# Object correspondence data
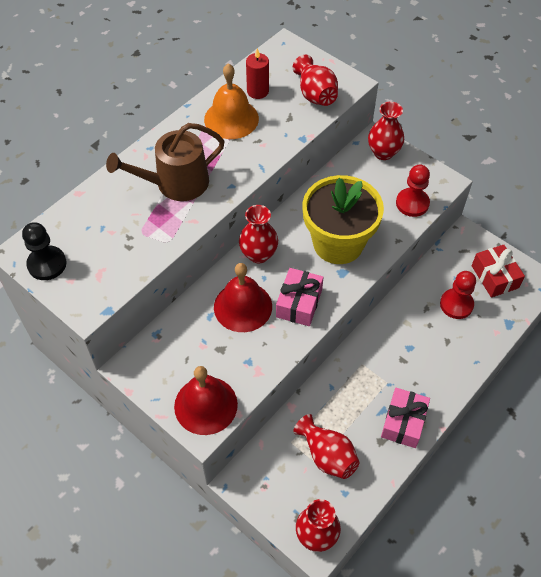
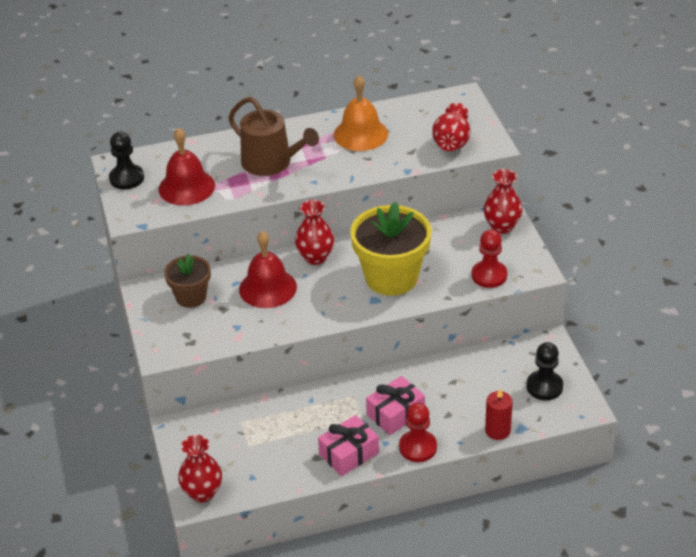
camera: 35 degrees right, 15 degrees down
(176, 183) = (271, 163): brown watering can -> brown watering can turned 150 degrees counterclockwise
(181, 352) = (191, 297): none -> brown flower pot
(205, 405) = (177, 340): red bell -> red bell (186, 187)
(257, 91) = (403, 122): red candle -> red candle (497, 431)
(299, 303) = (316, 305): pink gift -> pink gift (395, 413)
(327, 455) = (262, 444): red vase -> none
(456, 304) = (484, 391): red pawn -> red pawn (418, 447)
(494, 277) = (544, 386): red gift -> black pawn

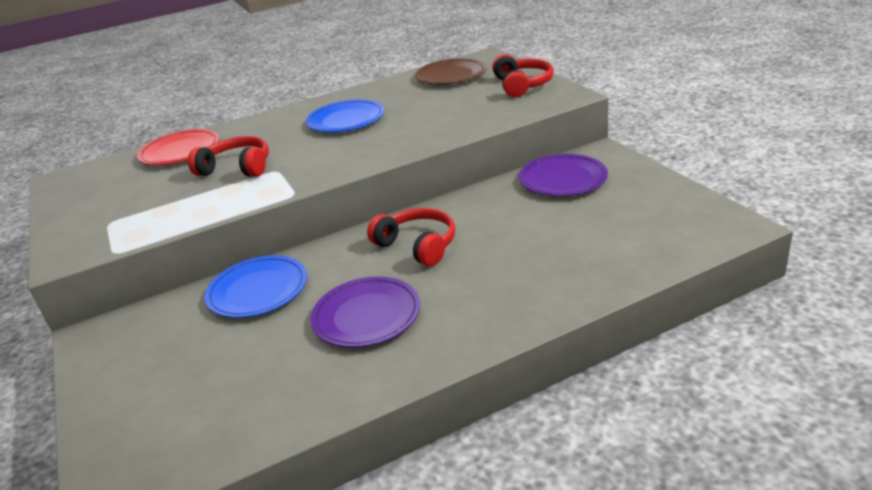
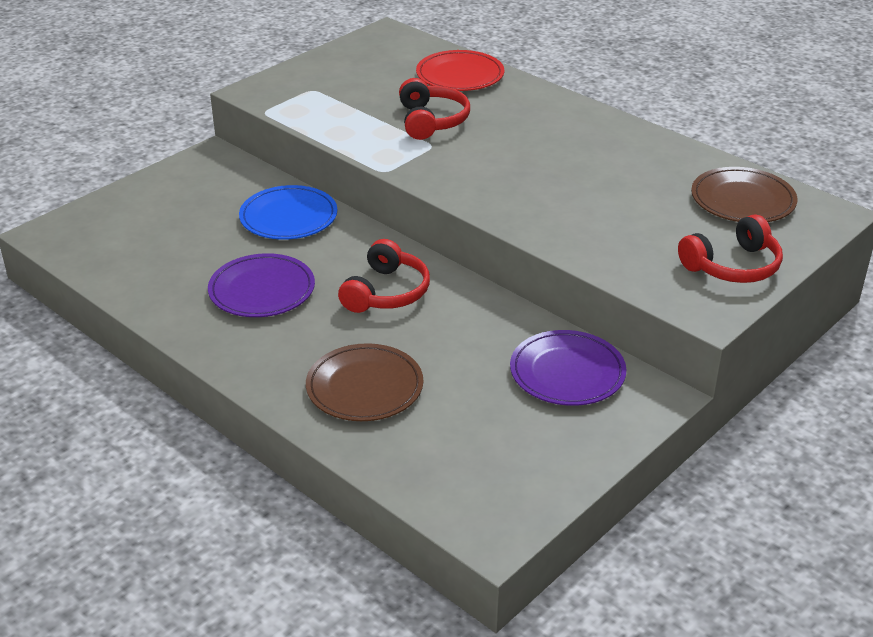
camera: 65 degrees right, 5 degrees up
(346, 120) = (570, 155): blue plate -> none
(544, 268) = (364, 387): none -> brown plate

# Work to complete
The data needs to be reproduced exactly, please, apart from its pictures.

# Exercise answer
camera: 35 degrees right, 15 degrees down
(176, 183) = (271, 163): brown watering can -> brown watering can turned 150 degrees counterclockwise
(181, 352) = (191, 297): none -> brown flower pot
(205, 405) = (177, 340): red bell -> red bell (186, 187)
(257, 91) = (403, 122): red candle -> red candle (497, 431)
(299, 303) = (316, 305): pink gift -> pink gift (395, 413)
(327, 455) = (262, 444): red vase -> none
(456, 304) = (484, 391): red pawn -> red pawn (418, 447)
(494, 277) = (544, 386): red gift -> black pawn

camera: 65 degrees right, 5 degrees up
(346, 120) = (570, 155): blue plate -> none
(544, 268) = (364, 387): none -> brown plate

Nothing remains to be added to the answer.